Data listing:
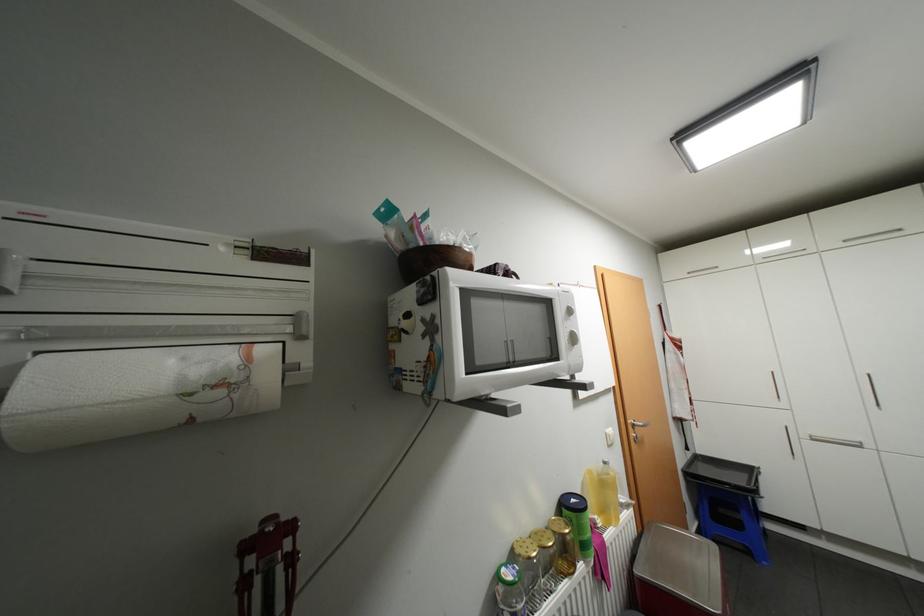
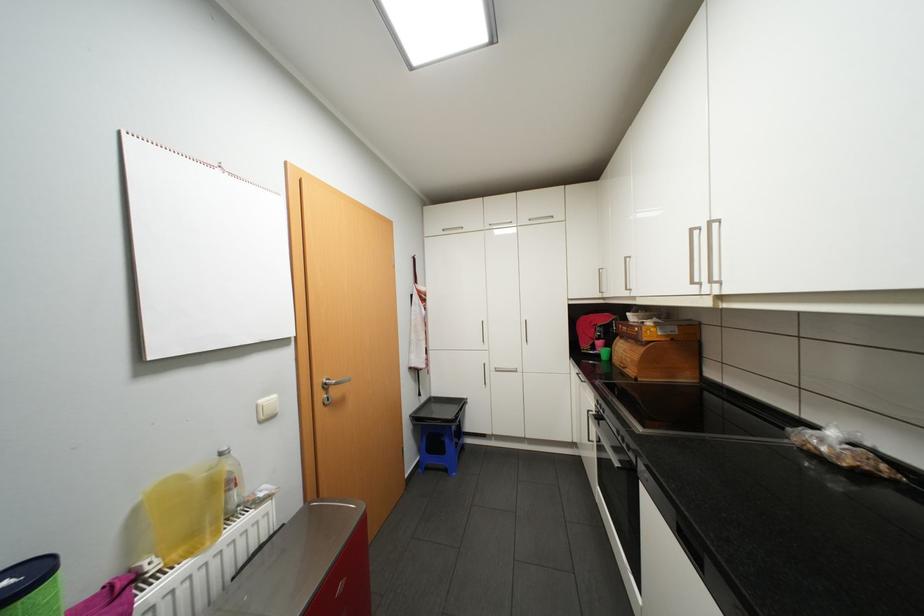
Question: The images are taken continuously from a first-person perspective. In which direction is your viewpoint rotating?

Choices:
 (A) Left
 (B) Right
 (C) Up
 (D) Down

Answer: (B)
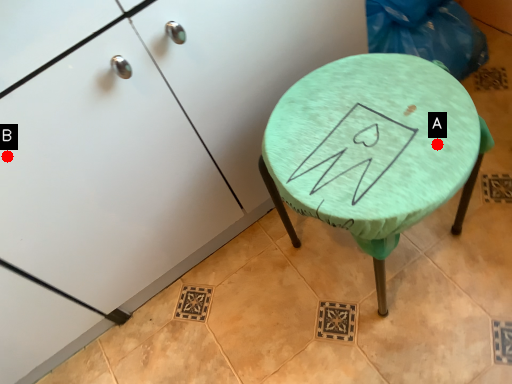
Question: Two points are circled on the image, labeled by A and B beside each circle. Which point is farther from the camera taking this photo?

Choices:
 (A) A is further
 (B) B is further

Answer: (B)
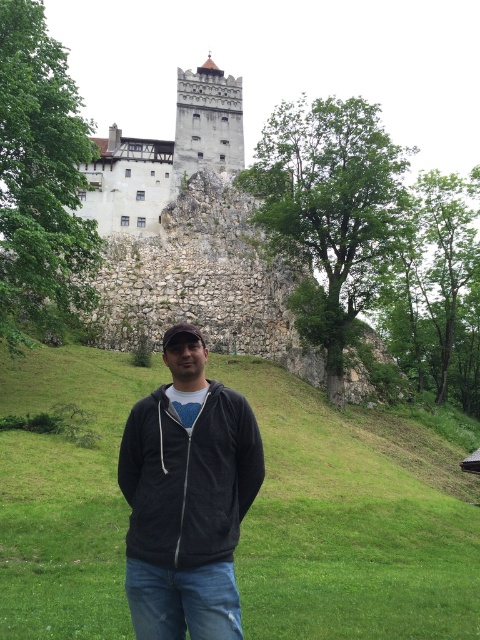
Question: In this image, where is green grass at center located relative to white stone tower at upper center?

Choices:
 (A) right
 (B) left

Answer: (A)

Question: Among these objects, which one is farthest from the camera?

Choices:
 (A) white stone tower at upper center
 (B) dark gray hoodie at center
 (C) green grass at center
 (D) white stone castle at upper center

Answer: (A)

Question: Among these objects, which one is nearest to the camera?

Choices:
 (A) white stone castle at upper center
 (B) dark gray hoodie at center

Answer: (B)

Question: Can you confirm if white stone castle at upper center is bigger than white stone tower at upper center?

Choices:
 (A) no
 (B) yes

Answer: (B)

Question: Observing the image, what is the correct spatial positioning of green grass at center in reference to dark gray hoodie at center?

Choices:
 (A) right
 (B) left

Answer: (A)

Question: Which point is closer to the camera?

Choices:
 (A) (184, 144)
 (B) (397, 563)
 (C) (136, 528)
 (D) (186, 172)

Answer: (C)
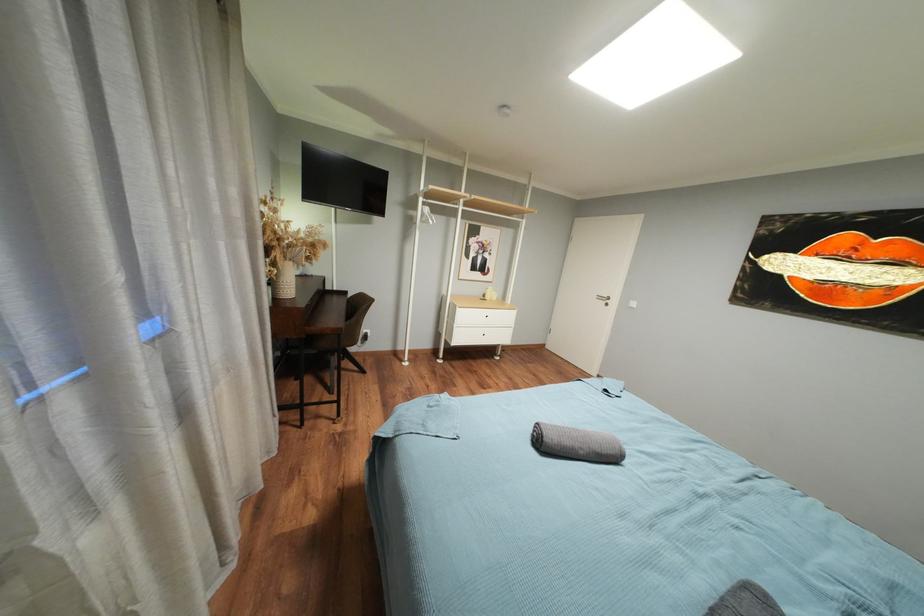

Direction -> Copy the lines from the one with "Question: Which point" through the end of the data listing, substituting "viewer" for "camera" and changing nothing else. Leave the pictures out of your answer.

Answer for the task ->
Question: Which point is closer to the viewer?

Choices:
 (A) (184, 144)
 (B) (397, 563)
 (C) (136, 528)
 (D) (186, 172)

Answer: (C)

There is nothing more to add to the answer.